__Exercise description__. Starting with the line that mentions "- OrangeColouredBall <103, 194, 42, 39>", repeat each line verbatim until the entries end, both ends included.
··· Supplied entries
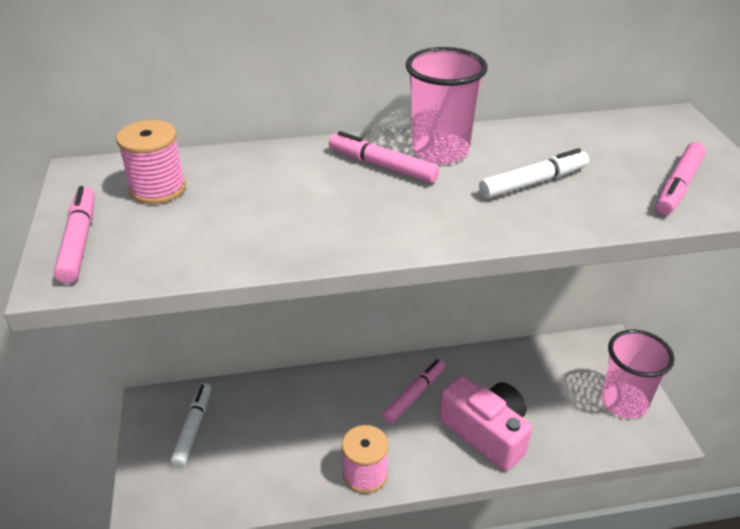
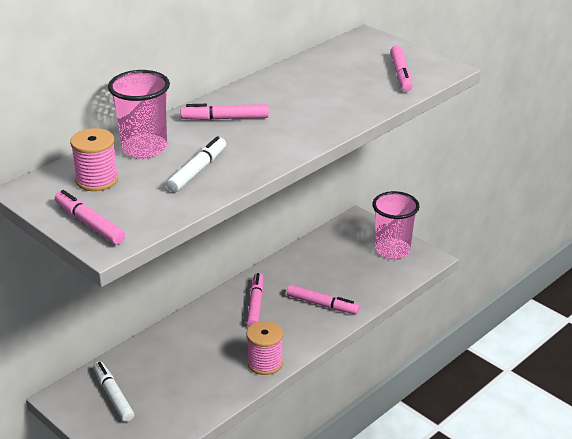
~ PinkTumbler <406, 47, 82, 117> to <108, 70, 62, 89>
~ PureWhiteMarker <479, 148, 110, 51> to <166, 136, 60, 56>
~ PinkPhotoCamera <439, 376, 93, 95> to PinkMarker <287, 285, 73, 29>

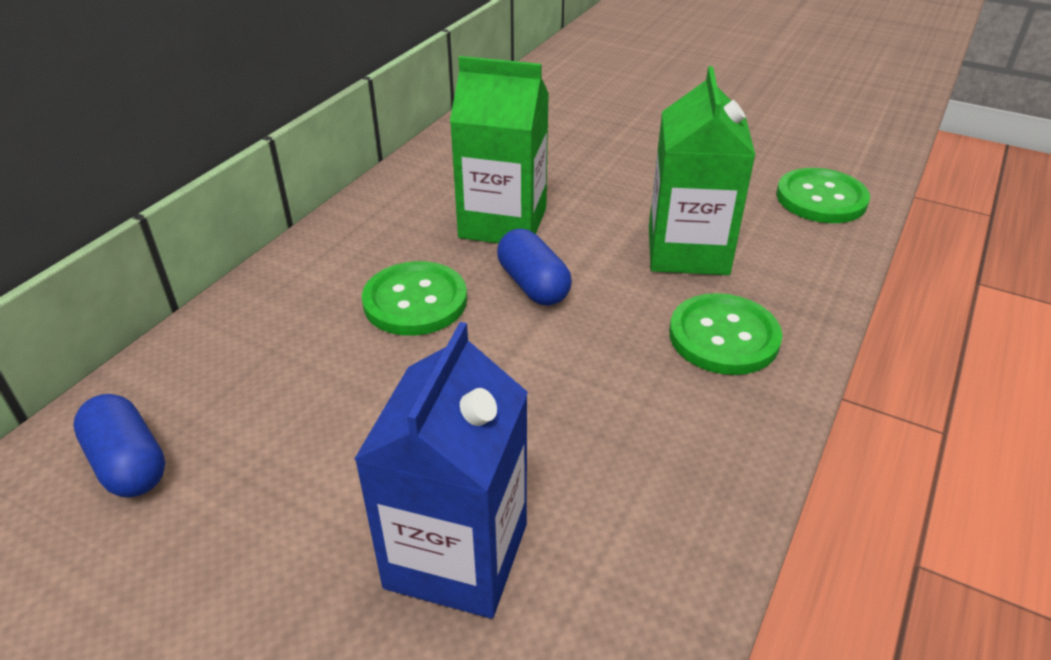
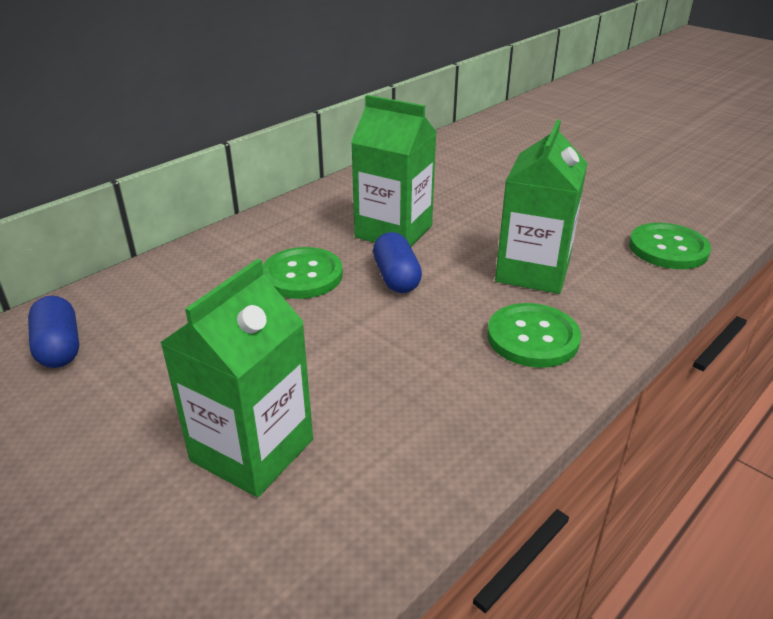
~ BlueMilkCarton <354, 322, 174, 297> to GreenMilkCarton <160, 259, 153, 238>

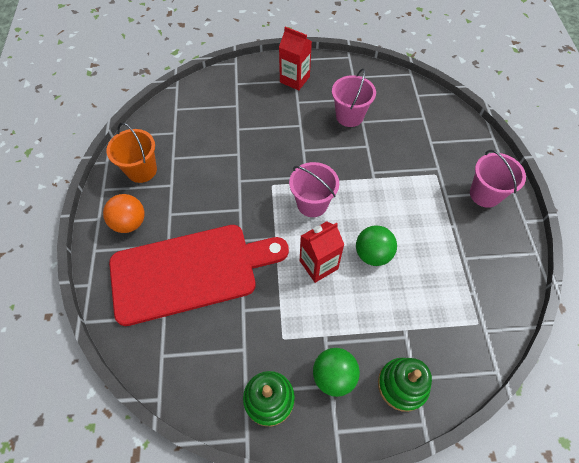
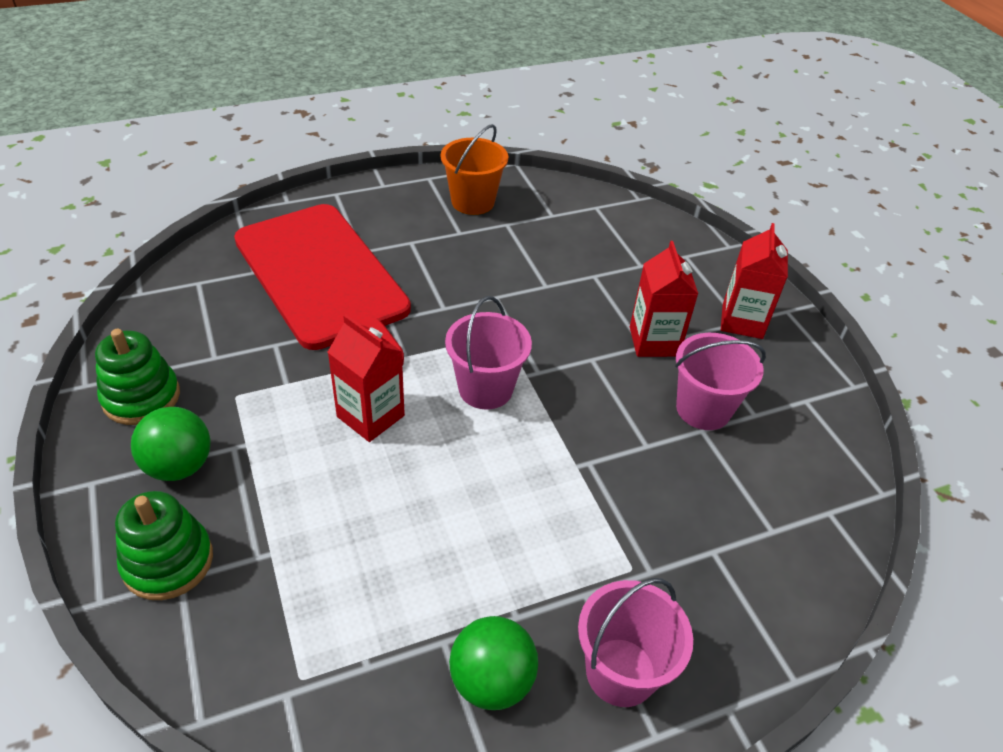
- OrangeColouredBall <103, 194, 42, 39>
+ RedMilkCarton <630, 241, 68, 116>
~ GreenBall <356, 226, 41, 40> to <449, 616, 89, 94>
······
__Response for this exercise__.
- OrangeColouredBall <103, 194, 42, 39>
+ RedMilkCarton <630, 241, 68, 116>
~ GreenBall <356, 226, 41, 40> to <449, 616, 89, 94>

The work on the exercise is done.